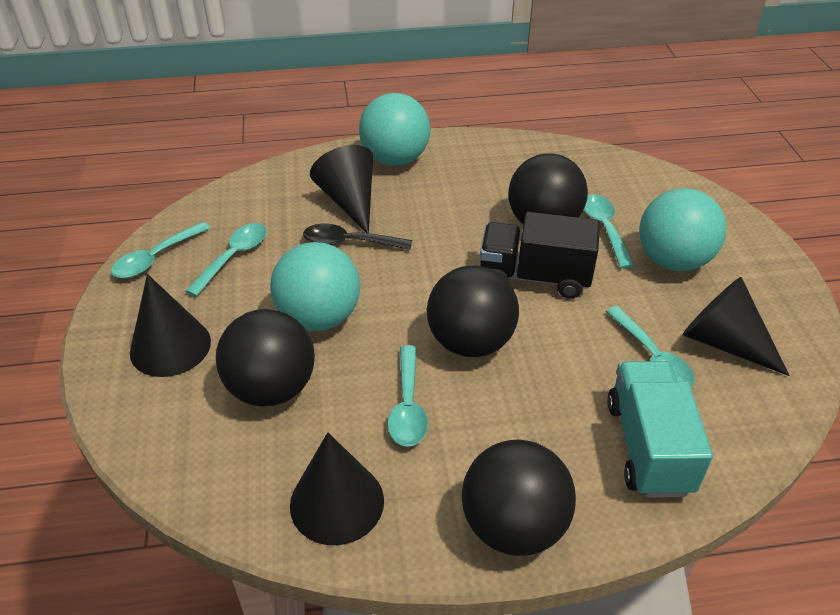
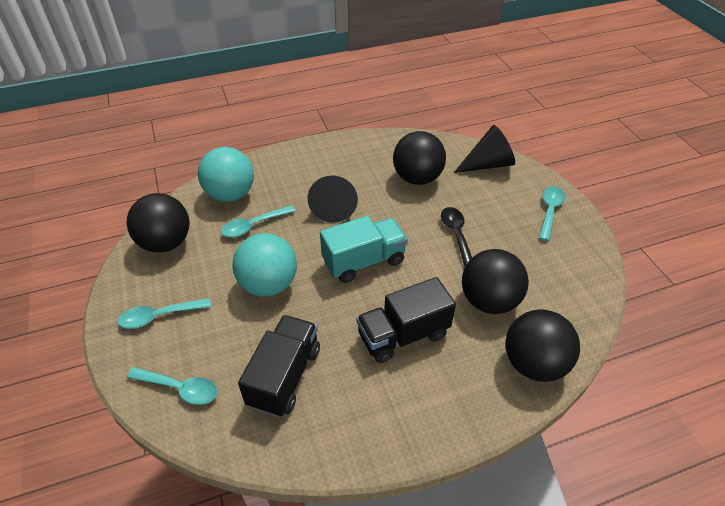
black cone: 4 -> 2
black truck: 1 -> 2
turquoise ball: 3 -> 2
turquoise spoon: 5 -> 4

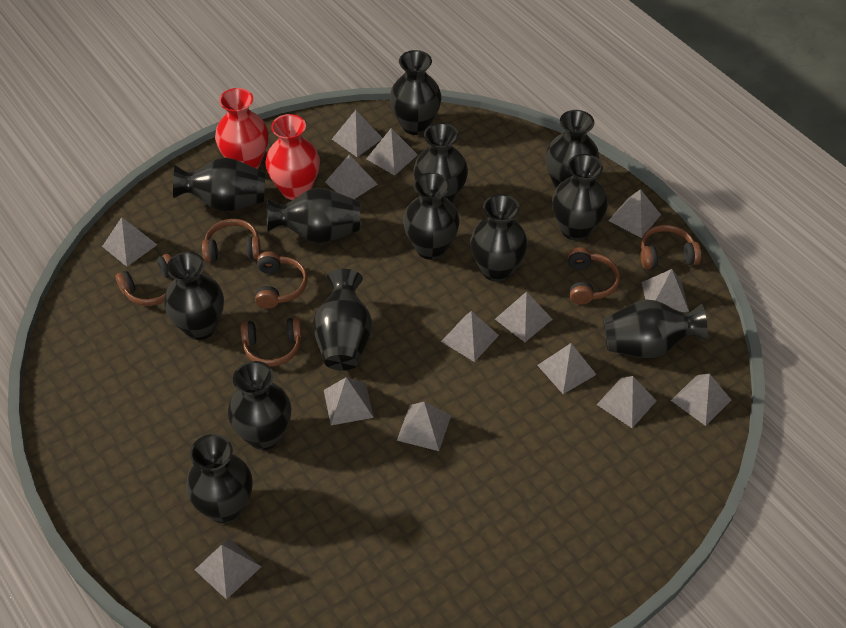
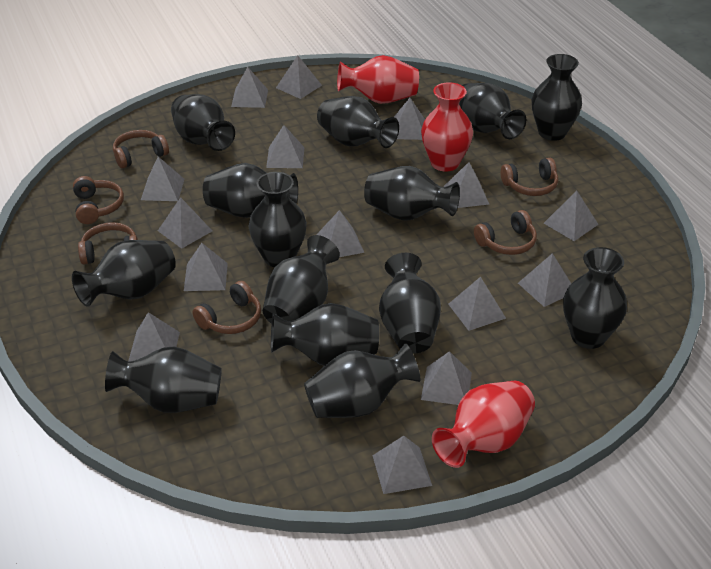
black vase: 13 -> 14
grey pyramid: 14 -> 15
red vase: 2 -> 3

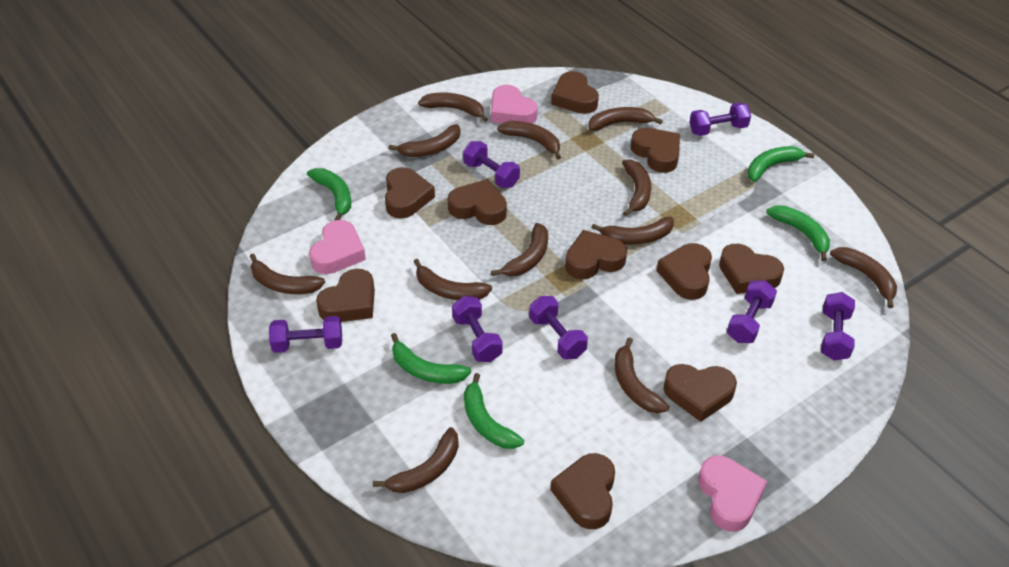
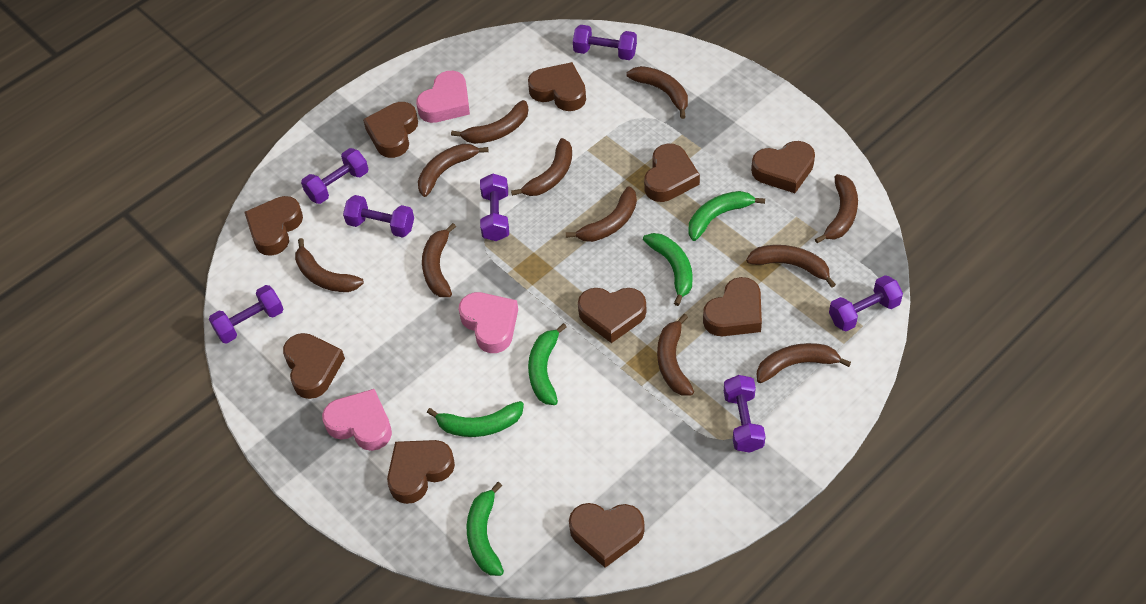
brown banana: 12 -> 11

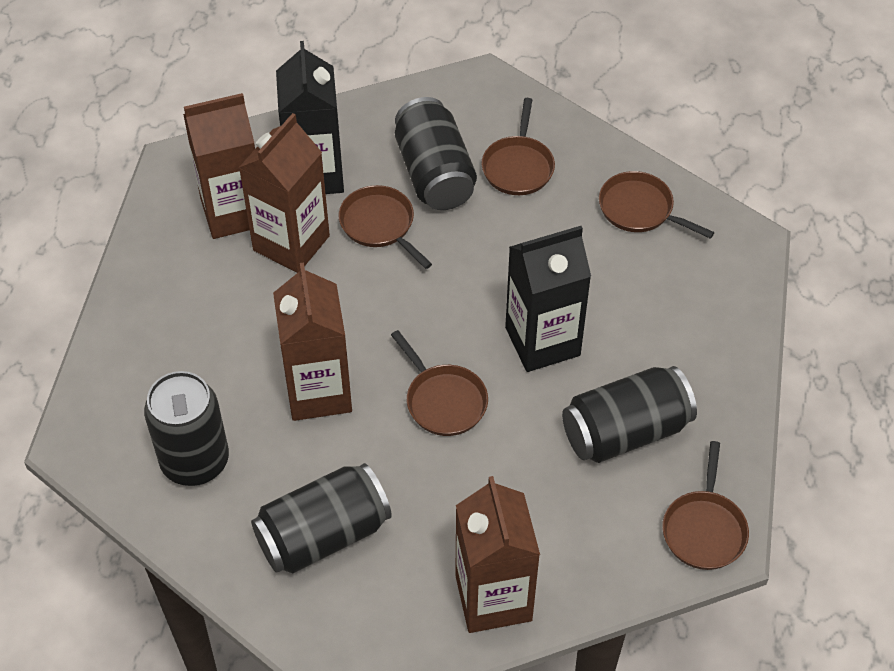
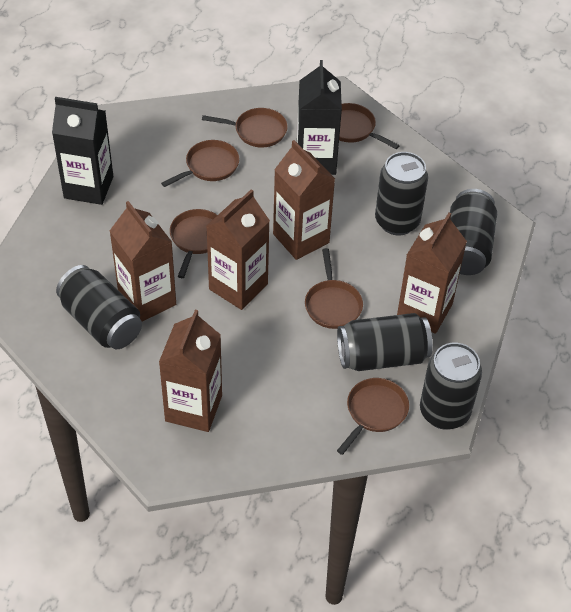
black can: 4 -> 5
brown carton: 4 -> 5
brown pan: 5 -> 6

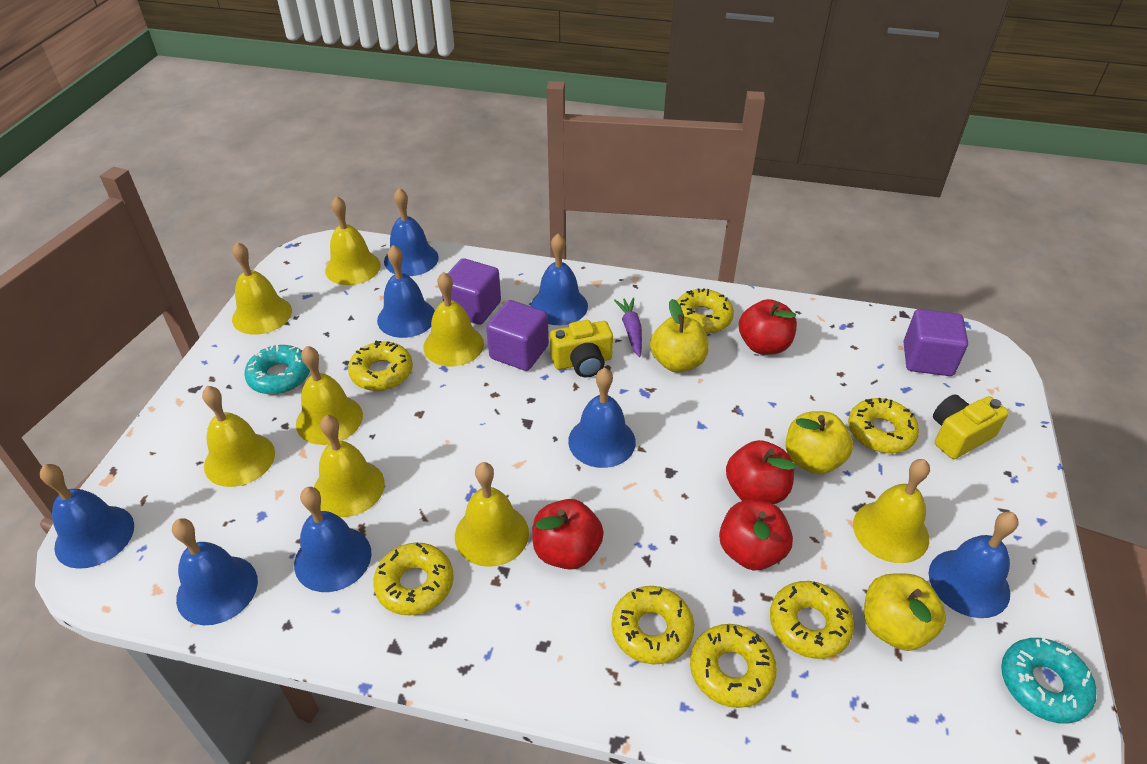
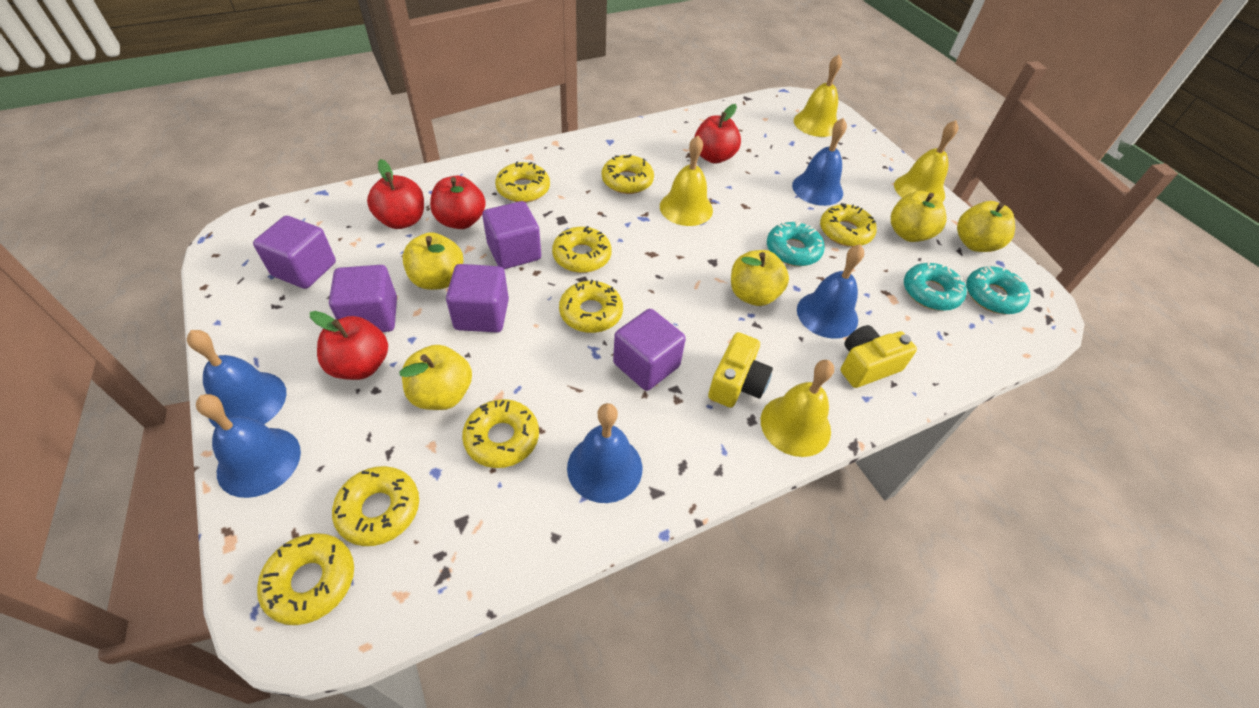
blue bell: 8 -> 5
purple carrot: 1 -> 0
purple cube: 3 -> 5
turquoise donut: 2 -> 3
yellow apple: 3 -> 5
yellow bell: 8 -> 4
yellow donut: 7 -> 8

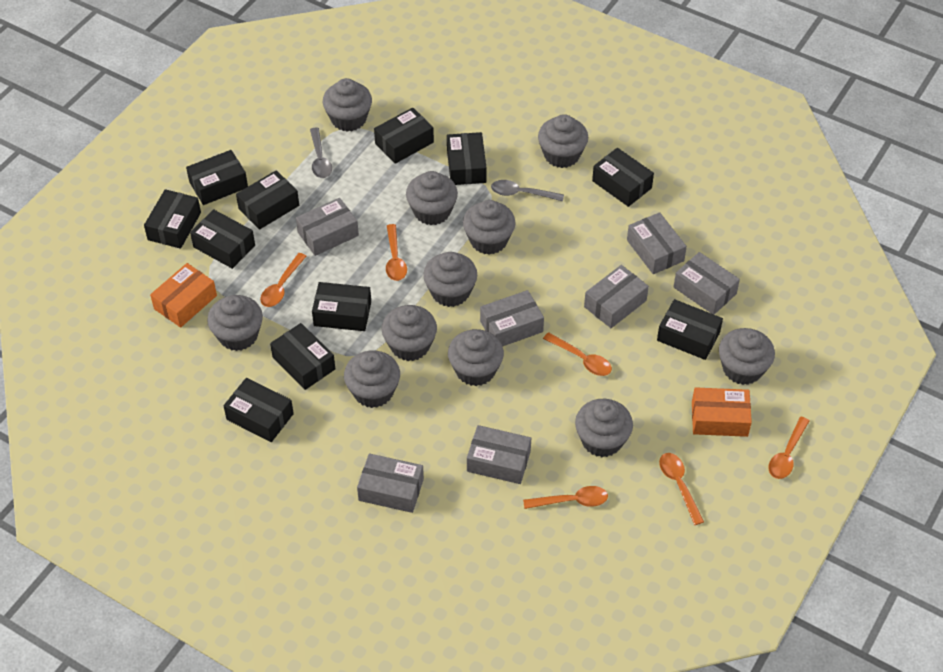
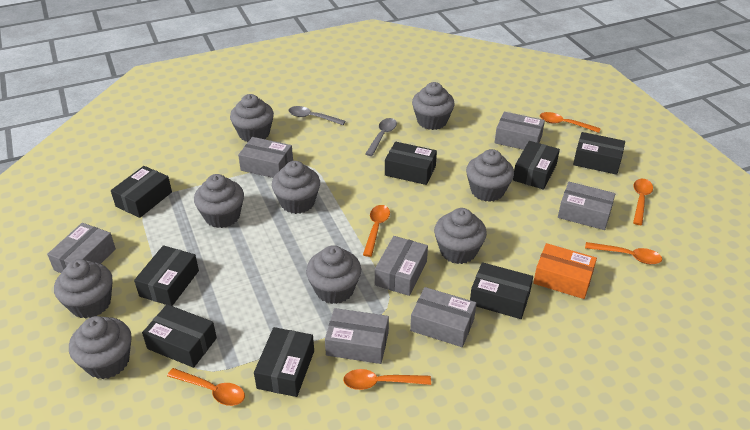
black box: 11 -> 8
grey cupcake: 11 -> 9
orange box: 2 -> 1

□ □ □ □

What you will do: Go through the listing, find each line with the word "turquoise", and copy it.

Answer space:
turquoise ball: 3 -> 2
turquoise spoon: 5 -> 4
turquoise donut: 2 -> 3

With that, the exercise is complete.